▶ **PROBLEM REQUIREMENTS**
Return all lines below containing the word "another".

▶ **SOURCE INFORMATION**
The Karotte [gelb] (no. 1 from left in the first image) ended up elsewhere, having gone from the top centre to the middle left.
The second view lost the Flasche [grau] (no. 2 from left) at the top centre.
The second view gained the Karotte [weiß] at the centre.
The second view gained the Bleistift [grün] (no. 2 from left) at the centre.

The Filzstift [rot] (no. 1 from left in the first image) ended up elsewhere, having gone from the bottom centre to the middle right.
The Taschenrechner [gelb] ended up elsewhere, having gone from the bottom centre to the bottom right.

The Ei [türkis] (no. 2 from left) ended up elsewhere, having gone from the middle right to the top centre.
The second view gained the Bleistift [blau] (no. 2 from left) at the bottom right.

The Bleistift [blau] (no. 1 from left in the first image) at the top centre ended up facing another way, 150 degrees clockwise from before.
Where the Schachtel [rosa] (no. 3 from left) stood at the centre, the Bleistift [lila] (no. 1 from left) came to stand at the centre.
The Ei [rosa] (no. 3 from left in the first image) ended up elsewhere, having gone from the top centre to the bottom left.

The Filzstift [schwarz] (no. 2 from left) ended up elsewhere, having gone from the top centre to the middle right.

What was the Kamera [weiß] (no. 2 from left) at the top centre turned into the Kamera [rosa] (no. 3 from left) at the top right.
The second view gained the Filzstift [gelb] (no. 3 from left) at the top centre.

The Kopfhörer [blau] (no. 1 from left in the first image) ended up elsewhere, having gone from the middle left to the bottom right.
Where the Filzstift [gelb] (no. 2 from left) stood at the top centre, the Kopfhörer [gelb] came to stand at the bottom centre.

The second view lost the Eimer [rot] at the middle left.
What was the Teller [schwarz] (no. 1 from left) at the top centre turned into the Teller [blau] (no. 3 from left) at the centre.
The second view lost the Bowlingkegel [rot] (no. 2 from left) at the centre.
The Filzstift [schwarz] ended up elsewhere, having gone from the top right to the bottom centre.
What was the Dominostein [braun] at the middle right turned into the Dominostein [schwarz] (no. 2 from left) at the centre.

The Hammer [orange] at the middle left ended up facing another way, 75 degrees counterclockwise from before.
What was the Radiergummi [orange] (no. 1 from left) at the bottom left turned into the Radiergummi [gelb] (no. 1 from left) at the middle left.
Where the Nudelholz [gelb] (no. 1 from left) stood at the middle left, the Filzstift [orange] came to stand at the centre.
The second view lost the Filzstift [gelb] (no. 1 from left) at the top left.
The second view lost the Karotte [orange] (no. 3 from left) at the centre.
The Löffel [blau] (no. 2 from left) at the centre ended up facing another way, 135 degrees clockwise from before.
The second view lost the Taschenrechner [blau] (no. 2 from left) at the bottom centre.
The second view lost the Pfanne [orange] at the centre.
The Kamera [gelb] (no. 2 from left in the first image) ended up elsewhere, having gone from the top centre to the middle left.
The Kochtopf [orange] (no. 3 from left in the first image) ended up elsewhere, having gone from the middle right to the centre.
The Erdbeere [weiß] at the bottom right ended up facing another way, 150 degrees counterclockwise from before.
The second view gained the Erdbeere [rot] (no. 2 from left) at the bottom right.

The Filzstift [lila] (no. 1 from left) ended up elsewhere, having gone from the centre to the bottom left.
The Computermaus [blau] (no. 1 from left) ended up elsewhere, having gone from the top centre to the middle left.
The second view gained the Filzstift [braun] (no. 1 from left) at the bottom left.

▶ **EXPECTED ANSWER**
The Bleistift [blau] (no. 1 from left in the first image) at the top centre ended up facing another way, 150 degrees clockwise from before.
The Hammer [orange] at the middle left ended up facing another way, 75 degrees counterclockwise from before.
The Löffel [blau] (no. 2 from left) at the centre ended up facing another way, 135 degrees clockwise from before.
The Erdbeere [weiß] at the bottom right ended up facing another way, 150 degrees counterclockwise from before.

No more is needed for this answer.